* **Assignment**
Pull out from the material below all lines with "camera".

* **Data shown**
== == ==

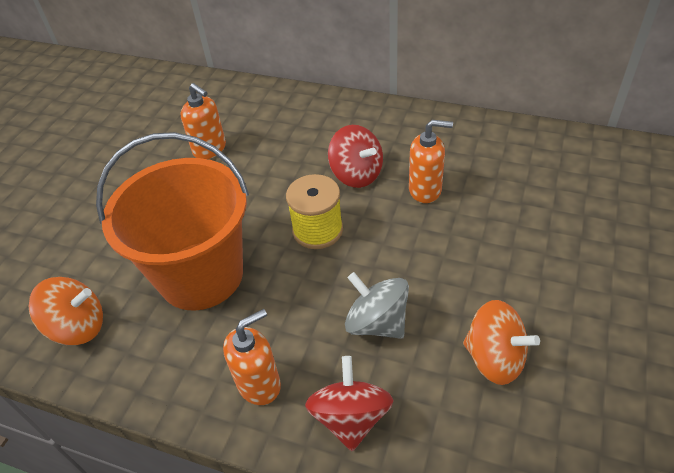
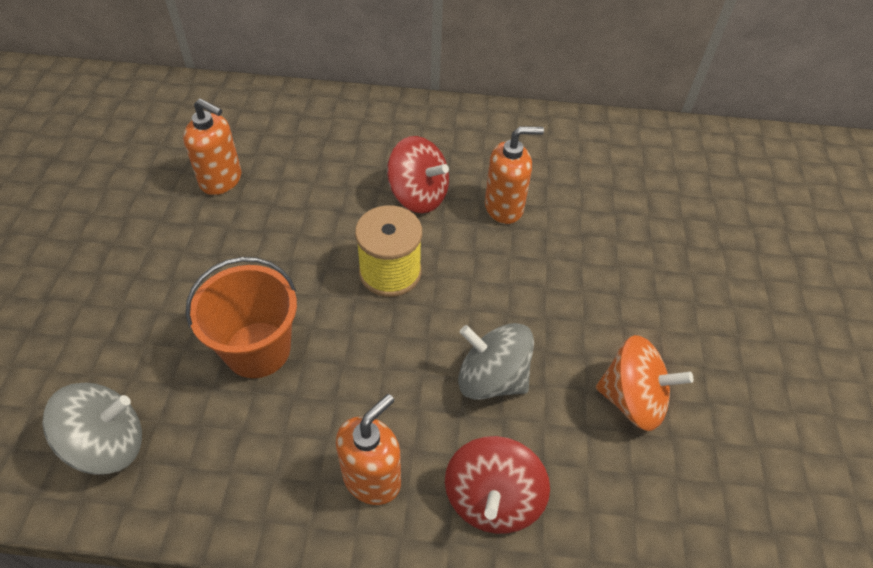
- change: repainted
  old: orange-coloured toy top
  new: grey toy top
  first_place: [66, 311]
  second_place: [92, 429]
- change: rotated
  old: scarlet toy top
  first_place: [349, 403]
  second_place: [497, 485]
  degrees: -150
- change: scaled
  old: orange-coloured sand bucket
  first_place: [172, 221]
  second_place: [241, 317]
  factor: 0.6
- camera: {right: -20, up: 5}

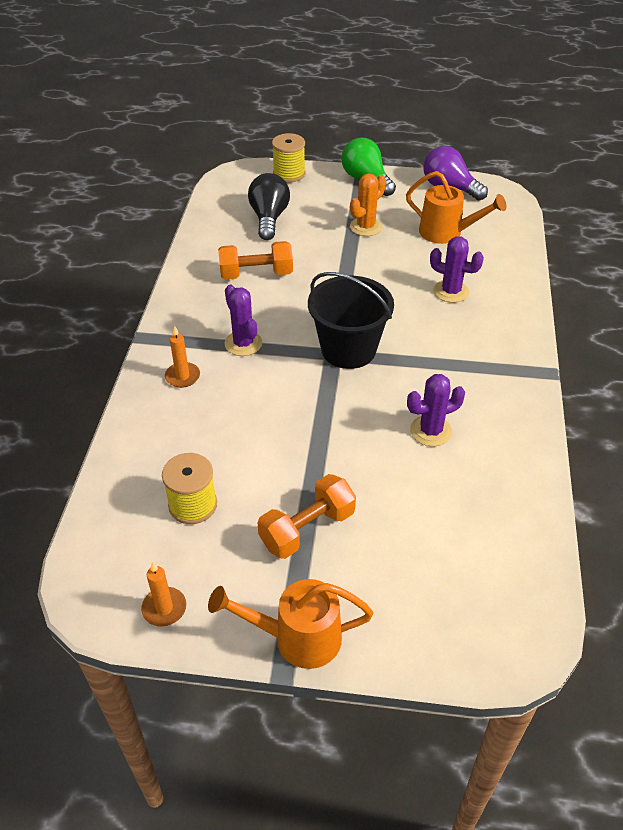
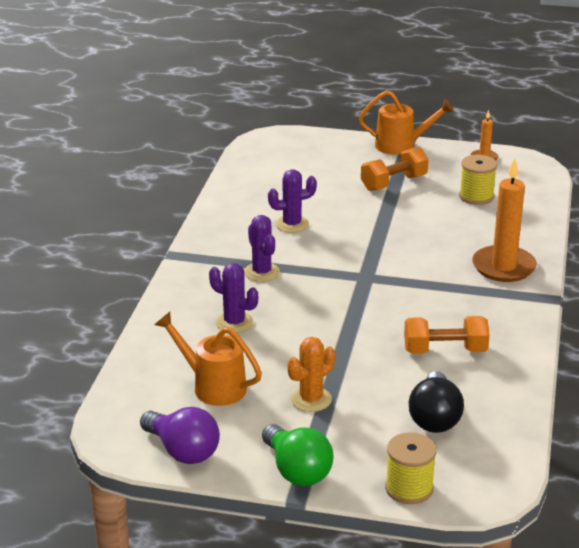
- change: gone
  old: jet-black sand bucket
  first_place: [351, 320]
- change: shifted
  old: royal purple prickly plant
  first_place: [243, 320]
  second_place: [262, 248]
- change: scaled
  old: orange-coloured wax candle
  first_place: [182, 357]
  second_place: [504, 220]
  factor: 2.01
- camera: {right: -175, up: -15}

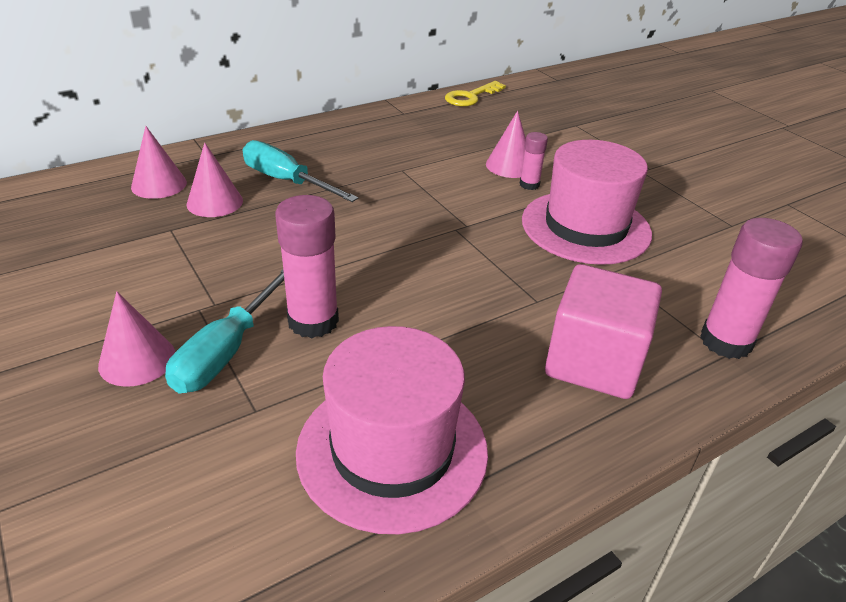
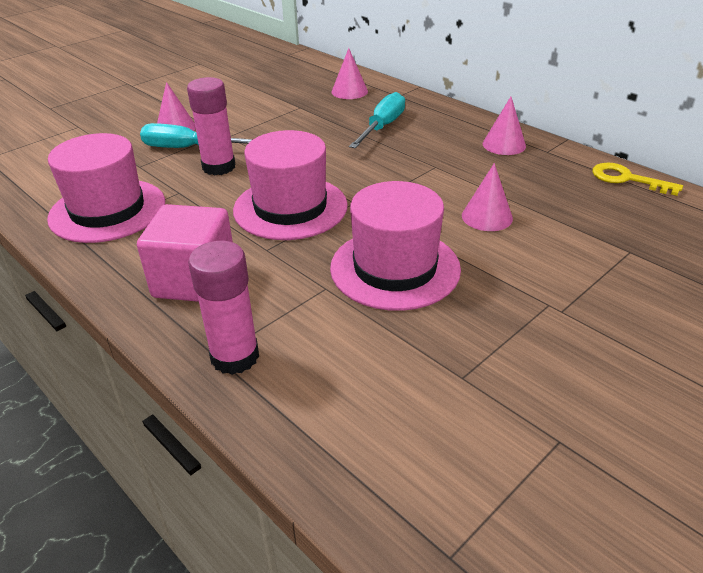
- change: gone
  old: pink glue
  first_place: [534, 161]
- change: new
  new: pink top hat
  second_place: [290, 185]
- change: shifted
  old: pink cone
  first_place: [215, 180]
  second_place: [504, 126]
- camera: {right: 80, up: 0}

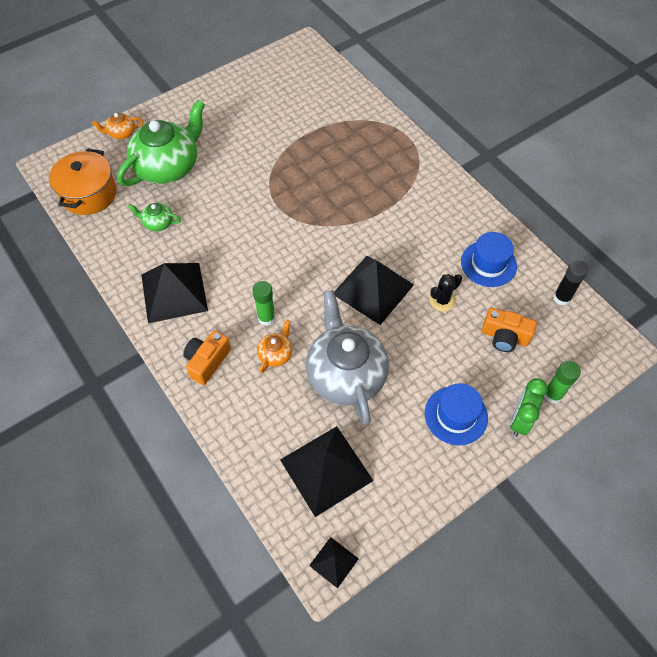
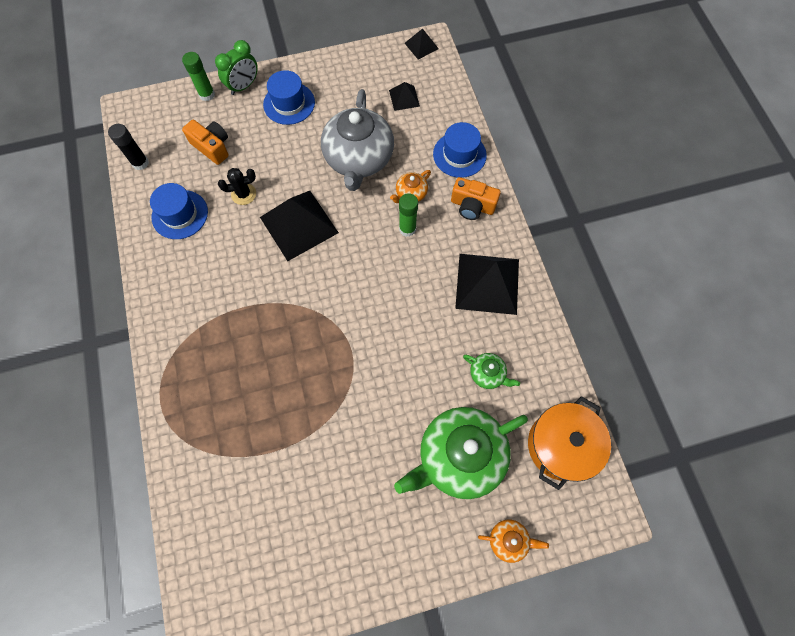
- change: new
  new: royal blue top hat
  second_place: [460, 150]
- change: rotated
  old: orange-coloured compact camera
  first_place: [207, 357]
  second_place: [476, 198]
  degrees: 60
- change: scaled
  old: jet-black pyramid
  first_place: [326, 471]
  second_place: [404, 96]
  factor: 0.49
- camera: {right: -160, up: 10}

== == ==

* **Written answer**
- camera: {right: -20, up: 5}
- camera: {right: -175, up: -15}
- camera: {right: 80, up: 0}
  old: orange-coloured compact camera
- camera: {right: -160, up: 10}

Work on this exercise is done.